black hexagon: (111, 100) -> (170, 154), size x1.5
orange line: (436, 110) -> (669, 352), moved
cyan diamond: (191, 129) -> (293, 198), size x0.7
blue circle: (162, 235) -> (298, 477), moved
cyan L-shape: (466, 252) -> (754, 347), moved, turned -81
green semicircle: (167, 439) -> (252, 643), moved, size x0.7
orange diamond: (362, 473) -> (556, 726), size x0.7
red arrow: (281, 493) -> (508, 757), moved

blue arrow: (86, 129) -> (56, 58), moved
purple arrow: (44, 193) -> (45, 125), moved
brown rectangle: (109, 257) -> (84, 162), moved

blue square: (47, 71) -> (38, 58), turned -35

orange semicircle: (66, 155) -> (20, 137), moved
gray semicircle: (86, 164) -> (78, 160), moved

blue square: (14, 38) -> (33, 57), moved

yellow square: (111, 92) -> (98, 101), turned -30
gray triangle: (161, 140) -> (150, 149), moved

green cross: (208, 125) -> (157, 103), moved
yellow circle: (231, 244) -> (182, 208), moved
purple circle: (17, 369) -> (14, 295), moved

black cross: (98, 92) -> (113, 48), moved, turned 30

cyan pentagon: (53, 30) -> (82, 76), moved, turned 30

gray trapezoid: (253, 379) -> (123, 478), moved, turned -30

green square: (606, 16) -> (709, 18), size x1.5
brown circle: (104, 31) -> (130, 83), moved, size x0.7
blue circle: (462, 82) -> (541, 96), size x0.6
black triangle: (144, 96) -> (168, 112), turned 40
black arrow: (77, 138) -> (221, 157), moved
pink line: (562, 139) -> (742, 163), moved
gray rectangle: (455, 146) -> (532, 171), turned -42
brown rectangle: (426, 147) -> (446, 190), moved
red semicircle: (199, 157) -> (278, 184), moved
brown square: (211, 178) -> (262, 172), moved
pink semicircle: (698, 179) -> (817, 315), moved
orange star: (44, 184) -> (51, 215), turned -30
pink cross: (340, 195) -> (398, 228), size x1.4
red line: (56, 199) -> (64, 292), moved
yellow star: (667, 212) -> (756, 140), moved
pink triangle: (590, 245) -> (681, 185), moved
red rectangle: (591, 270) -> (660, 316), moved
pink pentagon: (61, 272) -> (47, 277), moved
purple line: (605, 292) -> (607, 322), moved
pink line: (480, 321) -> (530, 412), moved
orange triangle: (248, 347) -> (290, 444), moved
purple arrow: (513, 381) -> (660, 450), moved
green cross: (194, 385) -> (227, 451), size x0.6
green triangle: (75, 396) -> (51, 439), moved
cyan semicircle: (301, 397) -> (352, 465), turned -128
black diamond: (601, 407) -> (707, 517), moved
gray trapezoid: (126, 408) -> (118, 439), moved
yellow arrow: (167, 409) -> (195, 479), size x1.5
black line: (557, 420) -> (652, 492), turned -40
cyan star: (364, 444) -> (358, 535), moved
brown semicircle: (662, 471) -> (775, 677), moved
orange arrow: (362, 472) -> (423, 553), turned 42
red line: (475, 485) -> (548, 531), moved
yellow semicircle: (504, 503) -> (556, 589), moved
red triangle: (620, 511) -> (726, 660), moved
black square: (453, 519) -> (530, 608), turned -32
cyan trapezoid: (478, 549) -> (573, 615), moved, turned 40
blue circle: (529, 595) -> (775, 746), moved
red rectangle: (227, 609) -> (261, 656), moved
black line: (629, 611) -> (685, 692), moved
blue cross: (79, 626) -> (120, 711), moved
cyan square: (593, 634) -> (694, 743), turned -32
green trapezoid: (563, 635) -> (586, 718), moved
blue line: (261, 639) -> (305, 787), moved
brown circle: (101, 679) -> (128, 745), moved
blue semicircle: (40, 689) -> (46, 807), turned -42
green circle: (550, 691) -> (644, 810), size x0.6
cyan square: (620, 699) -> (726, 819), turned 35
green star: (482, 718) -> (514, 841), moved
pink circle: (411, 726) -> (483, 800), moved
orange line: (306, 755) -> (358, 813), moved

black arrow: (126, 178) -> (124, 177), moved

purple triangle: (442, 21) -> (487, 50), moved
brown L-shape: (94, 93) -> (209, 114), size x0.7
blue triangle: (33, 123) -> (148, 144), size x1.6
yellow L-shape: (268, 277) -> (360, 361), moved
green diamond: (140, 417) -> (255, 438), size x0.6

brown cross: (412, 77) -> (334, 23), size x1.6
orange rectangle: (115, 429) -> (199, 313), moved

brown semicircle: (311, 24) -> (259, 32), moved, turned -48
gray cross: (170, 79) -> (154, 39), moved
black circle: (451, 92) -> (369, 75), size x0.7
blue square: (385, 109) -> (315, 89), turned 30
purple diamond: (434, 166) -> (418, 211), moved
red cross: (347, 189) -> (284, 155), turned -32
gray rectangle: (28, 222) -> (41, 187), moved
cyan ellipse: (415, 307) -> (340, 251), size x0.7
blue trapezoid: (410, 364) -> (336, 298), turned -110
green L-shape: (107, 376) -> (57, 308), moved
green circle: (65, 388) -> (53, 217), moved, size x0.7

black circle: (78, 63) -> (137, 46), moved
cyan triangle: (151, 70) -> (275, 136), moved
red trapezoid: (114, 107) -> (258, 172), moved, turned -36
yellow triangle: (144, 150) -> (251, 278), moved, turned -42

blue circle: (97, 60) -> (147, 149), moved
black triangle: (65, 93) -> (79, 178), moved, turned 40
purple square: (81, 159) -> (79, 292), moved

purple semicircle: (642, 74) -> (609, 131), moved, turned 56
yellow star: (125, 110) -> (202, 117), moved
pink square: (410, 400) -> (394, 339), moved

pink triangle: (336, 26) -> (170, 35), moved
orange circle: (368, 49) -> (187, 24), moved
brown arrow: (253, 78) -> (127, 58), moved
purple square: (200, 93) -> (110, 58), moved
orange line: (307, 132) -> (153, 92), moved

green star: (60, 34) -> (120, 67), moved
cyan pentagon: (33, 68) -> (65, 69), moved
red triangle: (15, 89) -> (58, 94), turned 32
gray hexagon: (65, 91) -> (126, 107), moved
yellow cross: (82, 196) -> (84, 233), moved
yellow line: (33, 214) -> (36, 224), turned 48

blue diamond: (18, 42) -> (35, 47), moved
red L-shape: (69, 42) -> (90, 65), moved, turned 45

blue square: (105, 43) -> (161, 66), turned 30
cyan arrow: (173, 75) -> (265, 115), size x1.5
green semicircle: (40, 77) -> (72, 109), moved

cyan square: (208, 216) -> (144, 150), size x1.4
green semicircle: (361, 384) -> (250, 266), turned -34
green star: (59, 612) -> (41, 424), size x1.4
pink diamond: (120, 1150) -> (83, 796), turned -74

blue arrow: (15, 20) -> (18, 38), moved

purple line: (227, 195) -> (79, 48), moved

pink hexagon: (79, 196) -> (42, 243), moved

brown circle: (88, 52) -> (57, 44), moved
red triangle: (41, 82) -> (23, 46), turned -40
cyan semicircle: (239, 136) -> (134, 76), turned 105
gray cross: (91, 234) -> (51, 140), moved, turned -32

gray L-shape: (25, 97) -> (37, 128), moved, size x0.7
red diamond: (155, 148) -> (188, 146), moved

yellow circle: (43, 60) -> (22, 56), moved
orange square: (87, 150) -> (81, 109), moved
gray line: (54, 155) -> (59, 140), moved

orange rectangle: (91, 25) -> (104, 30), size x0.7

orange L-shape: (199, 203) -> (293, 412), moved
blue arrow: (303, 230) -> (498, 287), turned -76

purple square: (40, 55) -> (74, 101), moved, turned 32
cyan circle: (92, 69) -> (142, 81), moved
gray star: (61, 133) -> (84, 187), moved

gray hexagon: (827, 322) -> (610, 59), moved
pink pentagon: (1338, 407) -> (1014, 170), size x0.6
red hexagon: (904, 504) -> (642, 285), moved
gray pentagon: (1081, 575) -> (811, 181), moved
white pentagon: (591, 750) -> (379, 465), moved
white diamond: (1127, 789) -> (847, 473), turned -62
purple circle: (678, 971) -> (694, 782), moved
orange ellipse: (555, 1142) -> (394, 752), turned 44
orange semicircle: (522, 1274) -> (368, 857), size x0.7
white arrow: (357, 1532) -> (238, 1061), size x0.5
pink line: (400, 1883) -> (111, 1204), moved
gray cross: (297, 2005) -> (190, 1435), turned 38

* What you have to do
Give back exactly the lines of the listing above, starting with its first line and ending with the line that holds "pink line: (562, 139) -> (742, 163), moved".

* Task result
black hexagon: (111, 100) -> (170, 154), size x1.5
orange line: (436, 110) -> (669, 352), moved
cyan diamond: (191, 129) -> (293, 198), size x0.7
blue circle: (162, 235) -> (298, 477), moved
cyan L-shape: (466, 252) -> (754, 347), moved, turned -81
green semicircle: (167, 439) -> (252, 643), moved, size x0.7
orange diamond: (362, 473) -> (556, 726), size x0.7
red arrow: (281, 493) -> (508, 757), moved

blue arrow: (86, 129) -> (56, 58), moved
purple arrow: (44, 193) -> (45, 125), moved
brown rectangle: (109, 257) -> (84, 162), moved

blue square: (47, 71) -> (38, 58), turned -35

orange semicircle: (66, 155) -> (20, 137), moved
gray semicircle: (86, 164) -> (78, 160), moved

blue square: (14, 38) -> (33, 57), moved

yellow square: (111, 92) -> (98, 101), turned -30
gray triangle: (161, 140) -> (150, 149), moved

green cross: (208, 125) -> (157, 103), moved
yellow circle: (231, 244) -> (182, 208), moved
purple circle: (17, 369) -> (14, 295), moved

black cross: (98, 92) -> (113, 48), moved, turned 30

cyan pentagon: (53, 30) -> (82, 76), moved, turned 30

gray trapezoid: (253, 379) -> (123, 478), moved, turned -30

green square: (606, 16) -> (709, 18), size x1.5
brown circle: (104, 31) -> (130, 83), moved, size x0.7
blue circle: (462, 82) -> (541, 96), size x0.6
black triangle: (144, 96) -> (168, 112), turned 40
black arrow: (77, 138) -> (221, 157), moved
pink line: (562, 139) -> (742, 163), moved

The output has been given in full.